[Scene edit records]
☆ ☆ ☆ ☆
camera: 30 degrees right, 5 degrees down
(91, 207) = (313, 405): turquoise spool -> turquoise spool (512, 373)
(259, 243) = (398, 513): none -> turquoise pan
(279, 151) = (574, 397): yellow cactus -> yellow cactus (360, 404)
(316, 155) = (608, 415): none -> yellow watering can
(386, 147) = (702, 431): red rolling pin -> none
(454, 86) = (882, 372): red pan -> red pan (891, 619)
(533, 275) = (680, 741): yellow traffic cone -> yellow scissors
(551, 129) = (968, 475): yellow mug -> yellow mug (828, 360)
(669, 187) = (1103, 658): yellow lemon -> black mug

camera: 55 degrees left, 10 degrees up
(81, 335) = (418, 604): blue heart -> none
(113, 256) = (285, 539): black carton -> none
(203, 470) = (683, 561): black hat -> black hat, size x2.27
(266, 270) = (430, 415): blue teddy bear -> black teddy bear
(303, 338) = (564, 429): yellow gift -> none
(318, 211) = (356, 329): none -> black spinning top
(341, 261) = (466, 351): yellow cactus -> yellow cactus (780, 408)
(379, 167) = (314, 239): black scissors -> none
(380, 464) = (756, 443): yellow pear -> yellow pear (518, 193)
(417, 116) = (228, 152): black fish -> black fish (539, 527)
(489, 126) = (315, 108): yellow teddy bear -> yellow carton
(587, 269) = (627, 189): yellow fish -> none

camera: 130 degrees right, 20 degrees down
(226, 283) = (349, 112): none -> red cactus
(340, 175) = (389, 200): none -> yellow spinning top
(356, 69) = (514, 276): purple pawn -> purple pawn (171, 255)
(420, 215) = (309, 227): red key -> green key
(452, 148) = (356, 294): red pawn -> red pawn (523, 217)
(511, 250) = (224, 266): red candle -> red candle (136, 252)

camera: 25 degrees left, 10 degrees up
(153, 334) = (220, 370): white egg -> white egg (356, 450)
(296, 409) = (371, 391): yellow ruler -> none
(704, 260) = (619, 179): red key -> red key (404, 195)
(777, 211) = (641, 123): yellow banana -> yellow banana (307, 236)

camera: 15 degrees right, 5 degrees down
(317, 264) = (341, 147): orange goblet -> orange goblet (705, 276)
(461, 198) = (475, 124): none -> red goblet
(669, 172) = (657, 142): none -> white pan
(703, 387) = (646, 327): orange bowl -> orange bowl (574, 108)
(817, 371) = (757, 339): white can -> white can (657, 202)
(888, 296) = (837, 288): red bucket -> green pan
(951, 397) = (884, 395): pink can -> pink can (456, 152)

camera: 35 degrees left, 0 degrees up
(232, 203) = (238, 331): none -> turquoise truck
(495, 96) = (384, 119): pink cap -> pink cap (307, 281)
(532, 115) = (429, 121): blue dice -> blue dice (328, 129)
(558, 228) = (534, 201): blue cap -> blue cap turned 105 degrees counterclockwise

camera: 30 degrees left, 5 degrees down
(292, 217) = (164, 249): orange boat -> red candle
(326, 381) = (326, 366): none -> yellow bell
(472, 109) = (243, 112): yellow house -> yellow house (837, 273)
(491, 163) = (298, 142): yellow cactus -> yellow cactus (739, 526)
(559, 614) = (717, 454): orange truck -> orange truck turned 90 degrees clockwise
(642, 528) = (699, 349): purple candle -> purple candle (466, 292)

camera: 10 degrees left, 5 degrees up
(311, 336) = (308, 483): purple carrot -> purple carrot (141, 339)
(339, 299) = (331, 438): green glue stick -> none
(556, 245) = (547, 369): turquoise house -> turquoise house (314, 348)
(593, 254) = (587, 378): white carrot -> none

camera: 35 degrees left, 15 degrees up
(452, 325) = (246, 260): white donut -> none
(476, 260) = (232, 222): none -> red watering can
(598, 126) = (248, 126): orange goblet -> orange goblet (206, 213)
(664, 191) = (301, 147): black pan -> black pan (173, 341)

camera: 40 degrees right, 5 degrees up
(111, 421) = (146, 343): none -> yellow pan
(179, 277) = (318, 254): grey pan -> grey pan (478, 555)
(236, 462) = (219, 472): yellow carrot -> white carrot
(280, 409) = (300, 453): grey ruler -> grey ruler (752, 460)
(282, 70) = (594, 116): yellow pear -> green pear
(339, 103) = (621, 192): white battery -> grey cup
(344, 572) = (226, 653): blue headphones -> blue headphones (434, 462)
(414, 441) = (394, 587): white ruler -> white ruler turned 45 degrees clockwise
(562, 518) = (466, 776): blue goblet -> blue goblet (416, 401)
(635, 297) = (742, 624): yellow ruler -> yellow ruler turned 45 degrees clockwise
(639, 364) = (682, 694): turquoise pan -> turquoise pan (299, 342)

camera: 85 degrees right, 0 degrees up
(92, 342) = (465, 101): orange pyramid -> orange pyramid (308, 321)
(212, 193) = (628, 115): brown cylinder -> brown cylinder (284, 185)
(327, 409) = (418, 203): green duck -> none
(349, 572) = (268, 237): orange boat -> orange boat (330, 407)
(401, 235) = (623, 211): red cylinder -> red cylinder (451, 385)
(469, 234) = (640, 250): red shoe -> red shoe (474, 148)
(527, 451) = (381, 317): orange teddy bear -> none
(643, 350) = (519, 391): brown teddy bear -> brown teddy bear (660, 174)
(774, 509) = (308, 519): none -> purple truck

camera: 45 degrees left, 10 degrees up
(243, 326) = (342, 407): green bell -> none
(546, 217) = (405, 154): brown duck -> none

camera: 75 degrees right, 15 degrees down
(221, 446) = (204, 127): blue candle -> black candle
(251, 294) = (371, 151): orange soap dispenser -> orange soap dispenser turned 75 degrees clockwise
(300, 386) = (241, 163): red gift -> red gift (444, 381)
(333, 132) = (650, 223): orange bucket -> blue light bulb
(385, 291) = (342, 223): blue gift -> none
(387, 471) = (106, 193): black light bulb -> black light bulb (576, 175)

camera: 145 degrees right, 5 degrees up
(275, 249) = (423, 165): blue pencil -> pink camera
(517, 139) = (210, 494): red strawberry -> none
☆ ☆ ☆ ☆
== Task description ==
One stretch of the lines above is wanted, from the line that contains "(495, 96) = (384, 119): pink" through the line that contains "(491, 163) = (298, 142): yellow". Output it exactly.

== Exercise result ==
(495, 96) = (384, 119): pink cap -> pink cap (307, 281)
(532, 115) = (429, 121): blue dice -> blue dice (328, 129)
(558, 228) = (534, 201): blue cap -> blue cap turned 105 degrees counterclockwise

camera: 30 degrees left, 5 degrees down
(292, 217) = (164, 249): orange boat -> red candle
(326, 381) = (326, 366): none -> yellow bell
(472, 109) = (243, 112): yellow house -> yellow house (837, 273)
(491, 163) = (298, 142): yellow cactus -> yellow cactus (739, 526)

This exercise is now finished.